== Data shown

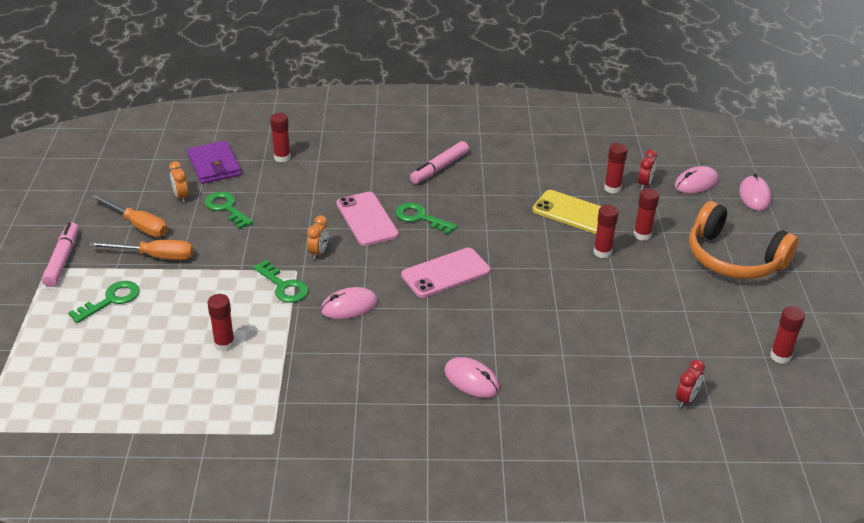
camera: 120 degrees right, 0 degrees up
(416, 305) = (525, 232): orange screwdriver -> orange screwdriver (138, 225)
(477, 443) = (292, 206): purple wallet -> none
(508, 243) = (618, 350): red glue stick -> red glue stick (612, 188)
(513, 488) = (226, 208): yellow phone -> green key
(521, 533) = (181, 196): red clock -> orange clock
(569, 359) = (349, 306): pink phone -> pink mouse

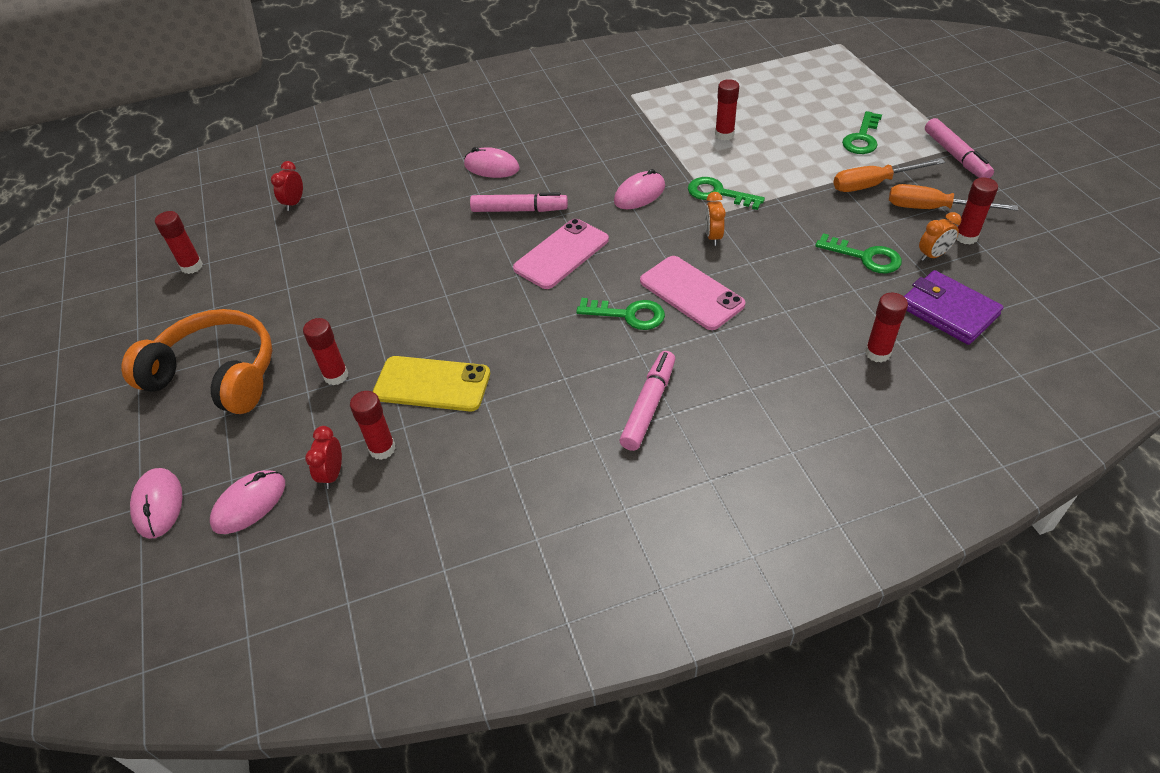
camera: 165 degrees right, 10 degrees up
(181, 196) = (933, 255): orange clock -> orange clock turned 105 degrees clockwise
(463, 323) = (519, 210): none -> pink marker
(602, 252) = (386, 334): red glue stick -> red glue stick (966, 237)

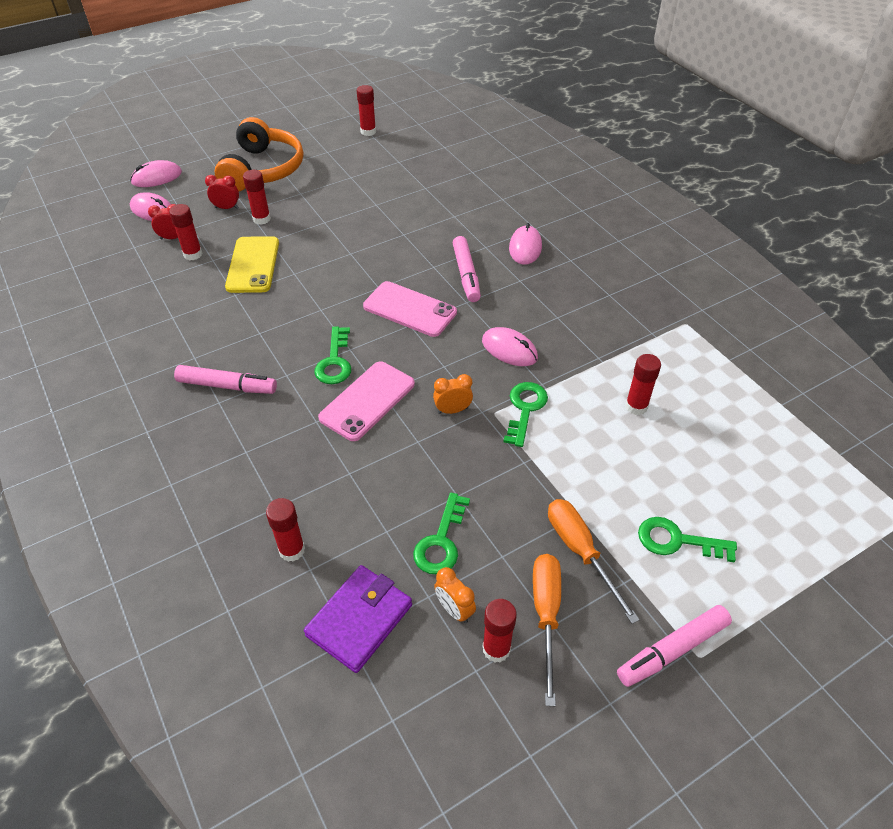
camera: 75 degrees right, 0 degrees up
(294, 203) = (448, 156): red clock -> red clock (226, 208)

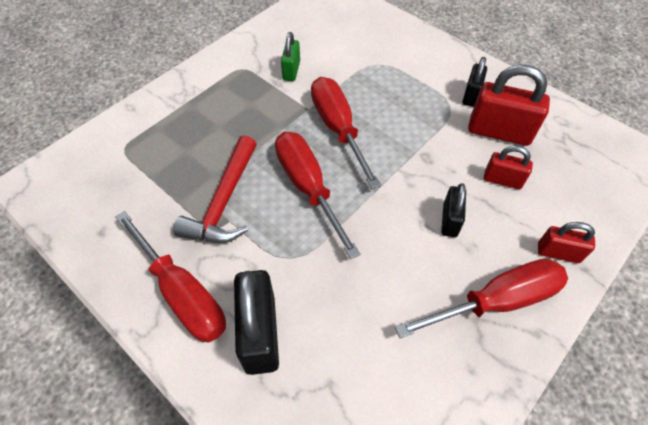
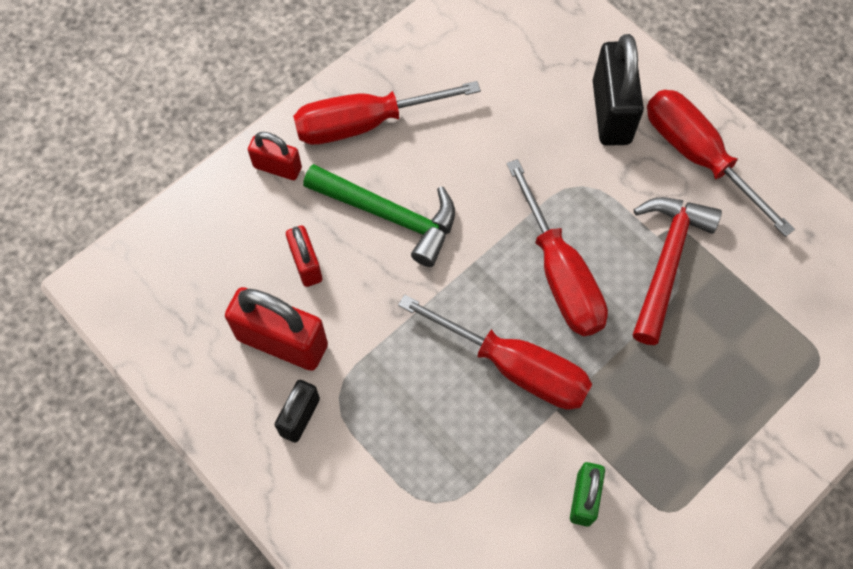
camera: 175 degrees left, 10 degrees up
(338, 129) = (513, 366): red screwdriver -> red screwdriver turned 45 degrees counterclockwise
(450, 220) = (389, 215): black padlock -> green hammer
(502, 180) = (306, 264): red padlock -> red padlock turned 45 degrees clockwise

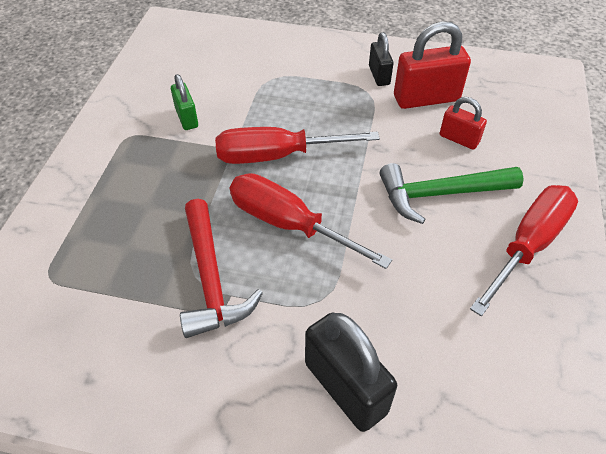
camera: 145 degrees right, 15 degrees down
(277, 167) = (545, 180): red padlock -> none
(698, 157) = (233, 393): red screwdriver -> none

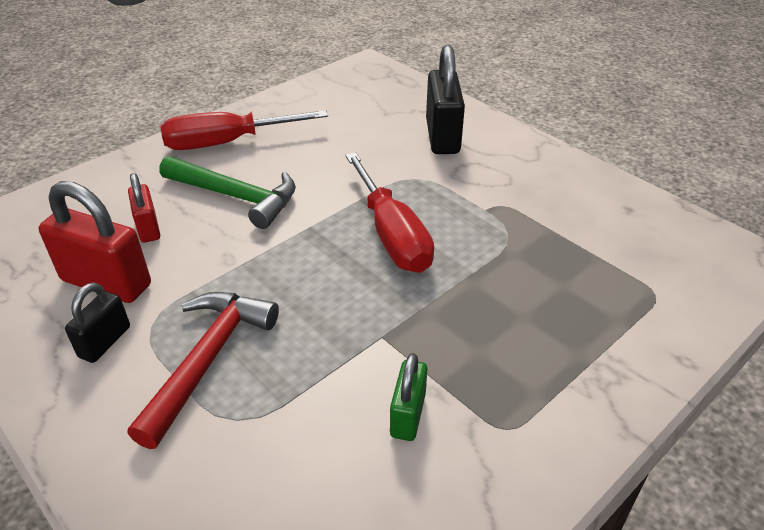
camera: 145 degrees left, 10 degrees down
(211, 278) = (494, 226): red hammer -> red hammer (207, 360)
(278, 155) = (339, 301): red screwdriver -> none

====

Return every line of the data above in which "pink" appears.

### Exercise result
(569, 359) = (349, 306): pink phone -> pink mouse
(463, 323) = (519, 210): none -> pink marker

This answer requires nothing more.